In the entries below, find each line with the string "black" and copy it.

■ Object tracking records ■
++++++++++++++++++++

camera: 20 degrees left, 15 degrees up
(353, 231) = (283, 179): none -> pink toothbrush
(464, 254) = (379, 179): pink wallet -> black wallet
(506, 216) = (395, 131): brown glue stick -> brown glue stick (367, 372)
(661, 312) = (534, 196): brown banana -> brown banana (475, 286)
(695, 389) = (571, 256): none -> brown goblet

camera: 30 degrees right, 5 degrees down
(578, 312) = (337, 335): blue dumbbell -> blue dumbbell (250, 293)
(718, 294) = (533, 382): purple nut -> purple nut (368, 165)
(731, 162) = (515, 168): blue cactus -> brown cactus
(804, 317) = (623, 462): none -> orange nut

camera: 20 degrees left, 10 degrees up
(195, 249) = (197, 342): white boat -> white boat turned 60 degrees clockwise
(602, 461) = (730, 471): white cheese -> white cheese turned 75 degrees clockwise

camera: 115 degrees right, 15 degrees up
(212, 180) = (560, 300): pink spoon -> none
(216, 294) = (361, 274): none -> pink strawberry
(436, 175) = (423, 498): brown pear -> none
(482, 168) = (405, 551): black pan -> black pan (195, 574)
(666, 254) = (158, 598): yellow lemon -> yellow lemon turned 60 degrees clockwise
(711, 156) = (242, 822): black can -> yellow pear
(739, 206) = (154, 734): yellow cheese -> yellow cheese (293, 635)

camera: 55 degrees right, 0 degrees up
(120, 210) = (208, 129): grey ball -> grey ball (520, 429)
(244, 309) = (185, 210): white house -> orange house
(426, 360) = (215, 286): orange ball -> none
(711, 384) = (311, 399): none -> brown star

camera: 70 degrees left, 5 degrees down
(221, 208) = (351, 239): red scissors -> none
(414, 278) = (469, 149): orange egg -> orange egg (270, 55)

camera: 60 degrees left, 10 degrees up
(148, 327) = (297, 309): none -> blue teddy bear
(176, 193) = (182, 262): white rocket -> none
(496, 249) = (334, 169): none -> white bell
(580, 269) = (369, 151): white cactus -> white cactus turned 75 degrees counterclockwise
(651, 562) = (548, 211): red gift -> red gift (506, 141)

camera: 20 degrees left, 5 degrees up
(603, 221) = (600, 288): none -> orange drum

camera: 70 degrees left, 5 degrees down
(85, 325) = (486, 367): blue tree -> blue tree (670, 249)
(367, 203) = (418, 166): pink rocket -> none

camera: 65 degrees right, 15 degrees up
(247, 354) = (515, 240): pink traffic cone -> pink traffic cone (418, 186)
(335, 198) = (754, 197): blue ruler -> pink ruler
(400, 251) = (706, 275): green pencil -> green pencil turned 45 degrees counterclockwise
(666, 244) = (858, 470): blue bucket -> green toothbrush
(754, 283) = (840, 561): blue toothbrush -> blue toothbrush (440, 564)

++++++++++++++++++++

■ Response to this task ■
(464, 254) = (379, 179): pink wallet -> black wallet
(482, 168) = (405, 551): black pan -> black pan (195, 574)
(711, 156) = (242, 822): black can -> yellow pear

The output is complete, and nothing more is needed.